The required output is the line with "orange nut [538,93,568,127]" through the final line of the entries, each one exactly as it stands.

Spatial object tracking data
====

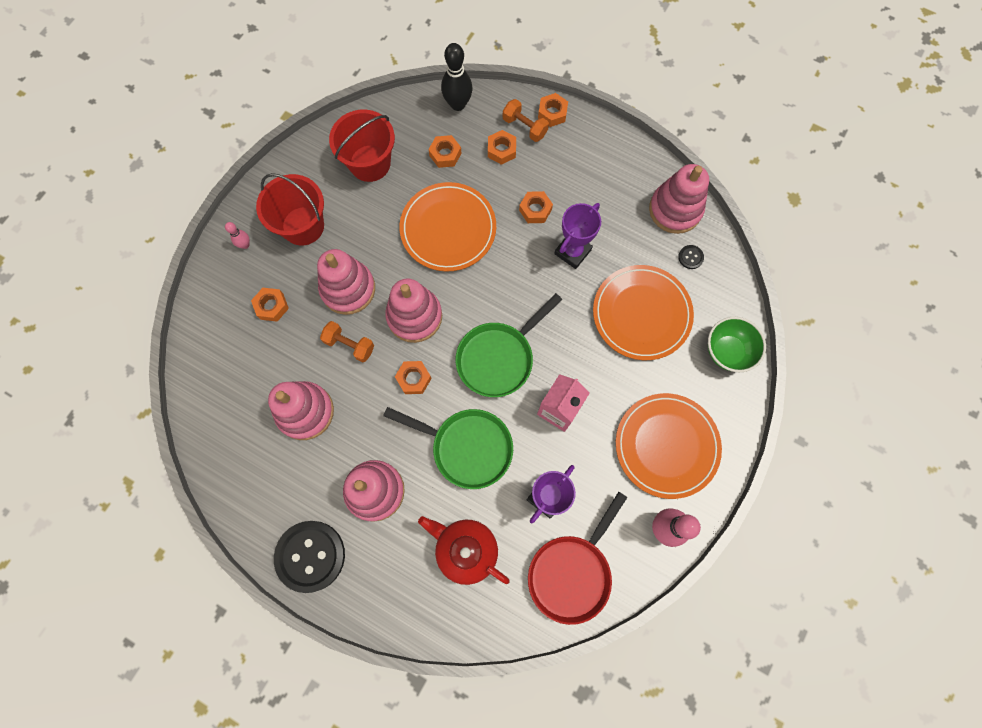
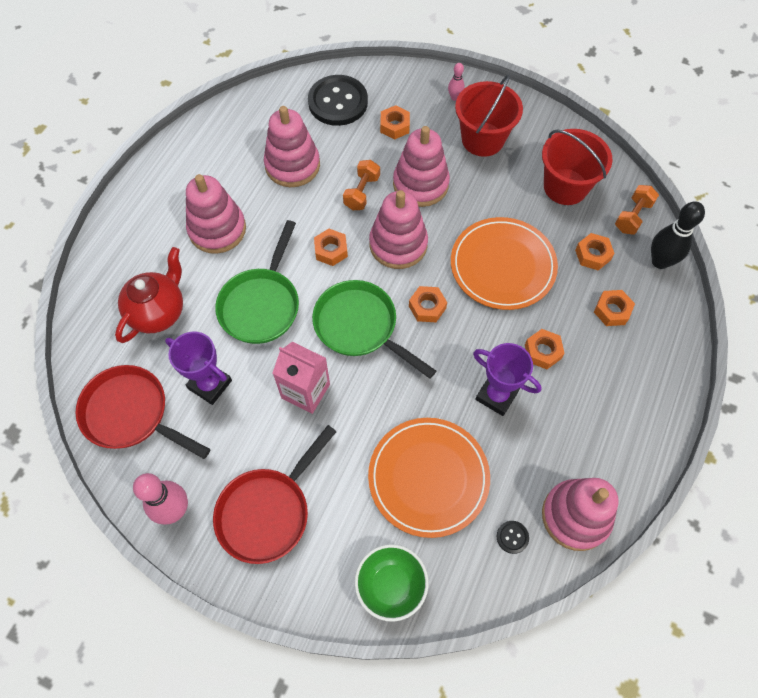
camera: 85 degrees right, 10 degrees down
black button [274,521,345,593] -> black button moved to [308,75,368,126]
orange dumbbell [503,99,549,142] -> orange dumbbell moved to [615,185,659,235]
orange nut [538,93,568,127] -> orange nut moved to [409,286,447,322]
orange plate [616,393,722,499] -> red pan [213,425,337,564]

====

* **RESPONSE BOX**:
orange nut [538,93,568,127] -> orange nut moved to [409,286,447,322]
orange plate [616,393,722,499] -> red pan [213,425,337,564]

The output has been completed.